───── The input ─────

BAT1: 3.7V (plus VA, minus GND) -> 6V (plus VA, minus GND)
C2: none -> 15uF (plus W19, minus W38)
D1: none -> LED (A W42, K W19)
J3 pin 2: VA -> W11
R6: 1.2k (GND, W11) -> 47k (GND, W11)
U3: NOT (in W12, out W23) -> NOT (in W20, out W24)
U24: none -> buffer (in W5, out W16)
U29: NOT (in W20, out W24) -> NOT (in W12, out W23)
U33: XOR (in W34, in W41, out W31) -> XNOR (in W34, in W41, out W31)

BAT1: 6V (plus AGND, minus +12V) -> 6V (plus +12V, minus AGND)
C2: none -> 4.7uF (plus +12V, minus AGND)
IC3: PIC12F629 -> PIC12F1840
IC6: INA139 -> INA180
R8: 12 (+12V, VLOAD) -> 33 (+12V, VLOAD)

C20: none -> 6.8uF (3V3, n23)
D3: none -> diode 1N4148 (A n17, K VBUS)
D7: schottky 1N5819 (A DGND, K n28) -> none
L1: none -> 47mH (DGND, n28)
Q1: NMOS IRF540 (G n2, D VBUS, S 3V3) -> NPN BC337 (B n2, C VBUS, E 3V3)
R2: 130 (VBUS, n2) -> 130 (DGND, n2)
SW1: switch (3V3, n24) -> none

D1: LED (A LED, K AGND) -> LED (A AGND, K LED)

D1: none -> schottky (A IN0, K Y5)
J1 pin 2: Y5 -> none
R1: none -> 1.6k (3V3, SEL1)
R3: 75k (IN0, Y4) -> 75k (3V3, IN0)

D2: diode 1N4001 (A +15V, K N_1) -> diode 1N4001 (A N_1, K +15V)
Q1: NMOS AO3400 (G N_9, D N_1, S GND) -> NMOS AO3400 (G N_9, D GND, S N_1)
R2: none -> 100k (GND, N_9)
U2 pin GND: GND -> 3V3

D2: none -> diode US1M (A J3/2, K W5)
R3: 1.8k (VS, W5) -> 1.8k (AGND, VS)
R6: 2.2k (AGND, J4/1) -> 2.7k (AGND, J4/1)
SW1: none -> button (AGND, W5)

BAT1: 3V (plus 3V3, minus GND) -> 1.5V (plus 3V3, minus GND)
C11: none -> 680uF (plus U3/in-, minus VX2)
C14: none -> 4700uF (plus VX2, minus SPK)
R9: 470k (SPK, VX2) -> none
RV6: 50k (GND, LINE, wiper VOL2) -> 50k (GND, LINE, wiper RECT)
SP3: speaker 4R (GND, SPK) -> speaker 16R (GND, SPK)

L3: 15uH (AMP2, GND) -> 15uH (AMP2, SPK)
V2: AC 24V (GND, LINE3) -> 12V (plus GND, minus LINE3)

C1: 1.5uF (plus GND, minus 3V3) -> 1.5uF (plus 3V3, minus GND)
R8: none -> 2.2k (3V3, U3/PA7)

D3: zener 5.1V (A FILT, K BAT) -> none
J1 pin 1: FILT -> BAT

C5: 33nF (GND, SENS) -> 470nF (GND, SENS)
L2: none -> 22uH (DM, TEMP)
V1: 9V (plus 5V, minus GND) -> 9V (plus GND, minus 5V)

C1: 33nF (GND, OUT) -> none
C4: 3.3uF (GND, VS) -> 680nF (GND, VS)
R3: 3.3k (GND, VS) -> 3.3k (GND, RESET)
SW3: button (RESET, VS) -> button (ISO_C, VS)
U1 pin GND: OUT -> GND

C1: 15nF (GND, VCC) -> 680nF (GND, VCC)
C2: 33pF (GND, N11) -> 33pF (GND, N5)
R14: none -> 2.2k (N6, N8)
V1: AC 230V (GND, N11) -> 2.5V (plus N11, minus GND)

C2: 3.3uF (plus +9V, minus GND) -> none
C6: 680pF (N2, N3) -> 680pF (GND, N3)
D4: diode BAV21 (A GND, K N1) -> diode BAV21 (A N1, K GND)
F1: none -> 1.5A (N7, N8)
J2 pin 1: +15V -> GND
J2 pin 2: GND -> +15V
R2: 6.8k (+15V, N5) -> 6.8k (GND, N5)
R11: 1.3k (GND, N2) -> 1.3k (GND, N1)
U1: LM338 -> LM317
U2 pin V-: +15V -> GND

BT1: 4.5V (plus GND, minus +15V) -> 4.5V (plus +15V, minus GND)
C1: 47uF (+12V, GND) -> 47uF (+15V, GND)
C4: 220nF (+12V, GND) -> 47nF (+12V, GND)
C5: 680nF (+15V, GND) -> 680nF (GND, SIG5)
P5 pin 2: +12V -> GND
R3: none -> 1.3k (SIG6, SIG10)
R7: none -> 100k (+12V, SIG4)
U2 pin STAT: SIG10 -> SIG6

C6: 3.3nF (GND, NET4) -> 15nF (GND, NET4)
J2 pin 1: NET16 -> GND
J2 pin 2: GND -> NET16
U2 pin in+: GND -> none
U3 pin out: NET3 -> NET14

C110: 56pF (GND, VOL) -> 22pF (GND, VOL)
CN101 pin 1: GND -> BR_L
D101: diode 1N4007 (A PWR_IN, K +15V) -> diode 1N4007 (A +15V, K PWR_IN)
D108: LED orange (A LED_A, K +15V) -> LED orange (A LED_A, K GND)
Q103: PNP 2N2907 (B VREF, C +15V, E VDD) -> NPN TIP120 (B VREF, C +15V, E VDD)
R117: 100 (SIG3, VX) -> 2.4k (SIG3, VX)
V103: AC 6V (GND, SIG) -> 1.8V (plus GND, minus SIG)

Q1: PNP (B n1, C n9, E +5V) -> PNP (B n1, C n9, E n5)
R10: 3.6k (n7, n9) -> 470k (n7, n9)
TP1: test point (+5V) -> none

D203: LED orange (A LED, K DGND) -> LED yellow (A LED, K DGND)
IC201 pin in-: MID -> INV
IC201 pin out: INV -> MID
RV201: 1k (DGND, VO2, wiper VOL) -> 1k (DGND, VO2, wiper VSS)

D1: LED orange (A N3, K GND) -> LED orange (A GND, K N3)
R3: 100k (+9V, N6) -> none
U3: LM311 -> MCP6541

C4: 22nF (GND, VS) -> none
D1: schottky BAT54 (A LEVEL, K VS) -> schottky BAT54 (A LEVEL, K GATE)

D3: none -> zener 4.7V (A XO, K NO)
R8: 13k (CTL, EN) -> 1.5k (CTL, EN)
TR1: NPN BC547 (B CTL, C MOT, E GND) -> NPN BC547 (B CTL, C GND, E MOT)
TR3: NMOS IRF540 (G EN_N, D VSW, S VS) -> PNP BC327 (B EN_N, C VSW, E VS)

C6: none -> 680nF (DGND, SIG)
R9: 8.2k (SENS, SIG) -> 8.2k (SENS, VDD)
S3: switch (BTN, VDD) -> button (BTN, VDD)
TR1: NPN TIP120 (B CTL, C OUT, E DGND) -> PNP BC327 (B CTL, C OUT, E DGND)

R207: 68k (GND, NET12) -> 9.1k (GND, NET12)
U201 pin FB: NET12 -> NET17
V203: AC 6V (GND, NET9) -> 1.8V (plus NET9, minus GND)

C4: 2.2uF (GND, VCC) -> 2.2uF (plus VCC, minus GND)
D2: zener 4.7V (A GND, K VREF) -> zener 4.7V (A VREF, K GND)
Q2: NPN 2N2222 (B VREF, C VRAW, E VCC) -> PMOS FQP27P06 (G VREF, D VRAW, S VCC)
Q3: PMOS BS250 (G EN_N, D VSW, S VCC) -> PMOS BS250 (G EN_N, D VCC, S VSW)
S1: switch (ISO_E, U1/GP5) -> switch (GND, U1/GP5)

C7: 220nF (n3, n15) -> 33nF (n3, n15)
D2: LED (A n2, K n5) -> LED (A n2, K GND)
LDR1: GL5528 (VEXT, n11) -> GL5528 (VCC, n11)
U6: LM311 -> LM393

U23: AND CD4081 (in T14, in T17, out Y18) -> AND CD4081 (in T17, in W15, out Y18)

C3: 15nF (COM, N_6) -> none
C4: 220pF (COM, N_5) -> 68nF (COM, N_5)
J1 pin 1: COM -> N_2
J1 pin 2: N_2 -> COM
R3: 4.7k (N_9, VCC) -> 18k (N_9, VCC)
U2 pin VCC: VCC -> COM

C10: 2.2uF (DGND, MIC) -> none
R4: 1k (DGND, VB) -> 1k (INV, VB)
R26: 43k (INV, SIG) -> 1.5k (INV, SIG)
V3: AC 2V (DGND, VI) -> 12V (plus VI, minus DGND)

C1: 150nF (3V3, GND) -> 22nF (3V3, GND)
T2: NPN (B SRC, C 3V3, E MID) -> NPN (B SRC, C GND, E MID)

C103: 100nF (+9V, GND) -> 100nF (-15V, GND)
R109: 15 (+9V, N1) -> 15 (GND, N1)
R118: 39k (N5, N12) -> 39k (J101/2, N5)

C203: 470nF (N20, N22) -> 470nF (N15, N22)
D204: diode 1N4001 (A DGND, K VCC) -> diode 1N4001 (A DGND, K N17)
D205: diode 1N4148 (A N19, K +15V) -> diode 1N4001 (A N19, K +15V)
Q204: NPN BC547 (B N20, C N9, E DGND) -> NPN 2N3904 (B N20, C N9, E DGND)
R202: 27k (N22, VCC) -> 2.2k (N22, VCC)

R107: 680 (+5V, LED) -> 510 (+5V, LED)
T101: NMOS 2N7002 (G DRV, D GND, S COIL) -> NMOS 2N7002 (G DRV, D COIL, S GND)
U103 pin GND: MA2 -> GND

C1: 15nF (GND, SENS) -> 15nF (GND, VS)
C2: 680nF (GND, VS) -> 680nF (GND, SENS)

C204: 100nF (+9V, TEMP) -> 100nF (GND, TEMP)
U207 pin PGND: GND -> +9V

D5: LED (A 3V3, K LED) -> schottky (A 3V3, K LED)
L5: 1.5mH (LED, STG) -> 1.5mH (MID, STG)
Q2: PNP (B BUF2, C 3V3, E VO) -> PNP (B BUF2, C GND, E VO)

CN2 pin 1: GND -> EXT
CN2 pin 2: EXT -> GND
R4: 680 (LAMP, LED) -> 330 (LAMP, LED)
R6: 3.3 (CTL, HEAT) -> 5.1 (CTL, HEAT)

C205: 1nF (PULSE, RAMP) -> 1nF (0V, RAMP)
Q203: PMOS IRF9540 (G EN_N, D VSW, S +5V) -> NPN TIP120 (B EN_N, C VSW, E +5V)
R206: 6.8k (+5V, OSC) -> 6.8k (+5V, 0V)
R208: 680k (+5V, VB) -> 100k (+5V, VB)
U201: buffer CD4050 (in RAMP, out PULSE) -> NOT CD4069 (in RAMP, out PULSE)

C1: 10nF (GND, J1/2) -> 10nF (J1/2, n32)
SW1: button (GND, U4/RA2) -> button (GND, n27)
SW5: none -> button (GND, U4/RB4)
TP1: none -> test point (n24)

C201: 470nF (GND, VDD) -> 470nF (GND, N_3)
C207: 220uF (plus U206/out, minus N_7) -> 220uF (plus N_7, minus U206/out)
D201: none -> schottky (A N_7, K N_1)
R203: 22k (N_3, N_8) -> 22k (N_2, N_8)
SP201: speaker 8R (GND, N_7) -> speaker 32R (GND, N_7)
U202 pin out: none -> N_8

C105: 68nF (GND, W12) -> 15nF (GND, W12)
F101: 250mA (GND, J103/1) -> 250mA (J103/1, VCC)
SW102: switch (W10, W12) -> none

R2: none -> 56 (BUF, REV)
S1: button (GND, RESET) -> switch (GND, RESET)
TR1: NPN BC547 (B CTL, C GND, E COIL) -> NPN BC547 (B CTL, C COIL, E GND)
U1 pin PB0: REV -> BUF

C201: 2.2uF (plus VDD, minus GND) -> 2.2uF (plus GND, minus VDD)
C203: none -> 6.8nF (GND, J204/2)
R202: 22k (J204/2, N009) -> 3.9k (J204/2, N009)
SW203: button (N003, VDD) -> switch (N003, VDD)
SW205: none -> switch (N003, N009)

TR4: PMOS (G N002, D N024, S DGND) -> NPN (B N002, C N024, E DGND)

─────

- [Task to carry out]: The expected response is the material above given again line by line, from its first line to the line holding "U1 pin GND: OUT -> GND", inclusive.

- [Your response]:
BAT1: 3.7V (plus VA, minus GND) -> 6V (plus VA, minus GND)
C2: none -> 15uF (plus W19, minus W38)
D1: none -> LED (A W42, K W19)
J3 pin 2: VA -> W11
R6: 1.2k (GND, W11) -> 47k (GND, W11)
U3: NOT (in W12, out W23) -> NOT (in W20, out W24)
U24: none -> buffer (in W5, out W16)
U29: NOT (in W20, out W24) -> NOT (in W12, out W23)
U33: XOR (in W34, in W41, out W31) -> XNOR (in W34, in W41, out W31)

BAT1: 6V (plus AGND, minus +12V) -> 6V (plus +12V, minus AGND)
C2: none -> 4.7uF (plus +12V, minus AGND)
IC3: PIC12F629 -> PIC12F1840
IC6: INA139 -> INA180
R8: 12 (+12V, VLOAD) -> 33 (+12V, VLOAD)

C20: none -> 6.8uF (3V3, n23)
D3: none -> diode 1N4148 (A n17, K VBUS)
D7: schottky 1N5819 (A DGND, K n28) -> none
L1: none -> 47mH (DGND, n28)
Q1: NMOS IRF540 (G n2, D VBUS, S 3V3) -> NPN BC337 (B n2, C VBUS, E 3V3)
R2: 130 (VBUS, n2) -> 130 (DGND, n2)
SW1: switch (3V3, n24) -> none

D1: LED (A LED, K AGND) -> LED (A AGND, K LED)

D1: none -> schottky (A IN0, K Y5)
J1 pin 2: Y5 -> none
R1: none -> 1.6k (3V3, SEL1)
R3: 75k (IN0, Y4) -> 75k (3V3, IN0)

D2: diode 1N4001 (A +15V, K N_1) -> diode 1N4001 (A N_1, K +15V)
Q1: NMOS AO3400 (G N_9, D N_1, S GND) -> NMOS AO3400 (G N_9, D GND, S N_1)
R2: none -> 100k (GND, N_9)
U2 pin GND: GND -> 3V3

D2: none -> diode US1M (A J3/2, K W5)
R3: 1.8k (VS, W5) -> 1.8k (AGND, VS)
R6: 2.2k (AGND, J4/1) -> 2.7k (AGND, J4/1)
SW1: none -> button (AGND, W5)

BAT1: 3V (plus 3V3, minus GND) -> 1.5V (plus 3V3, minus GND)
C11: none -> 680uF (plus U3/in-, minus VX2)
C14: none -> 4700uF (plus VX2, minus SPK)
R9: 470k (SPK, VX2) -> none
RV6: 50k (GND, LINE, wiper VOL2) -> 50k (GND, LINE, wiper RECT)
SP3: speaker 4R (GND, SPK) -> speaker 16R (GND, SPK)

L3: 15uH (AMP2, GND) -> 15uH (AMP2, SPK)
V2: AC 24V (GND, LINE3) -> 12V (plus GND, minus LINE3)

C1: 1.5uF (plus GND, minus 3V3) -> 1.5uF (plus 3V3, minus GND)
R8: none -> 2.2k (3V3, U3/PA7)

D3: zener 5.1V (A FILT, K BAT) -> none
J1 pin 1: FILT -> BAT

C5: 33nF (GND, SENS) -> 470nF (GND, SENS)
L2: none -> 22uH (DM, TEMP)
V1: 9V (plus 5V, minus GND) -> 9V (plus GND, minus 5V)

C1: 33nF (GND, OUT) -> none
C4: 3.3uF (GND, VS) -> 680nF (GND, VS)
R3: 3.3k (GND, VS) -> 3.3k (GND, RESET)
SW3: button (RESET, VS) -> button (ISO_C, VS)
U1 pin GND: OUT -> GND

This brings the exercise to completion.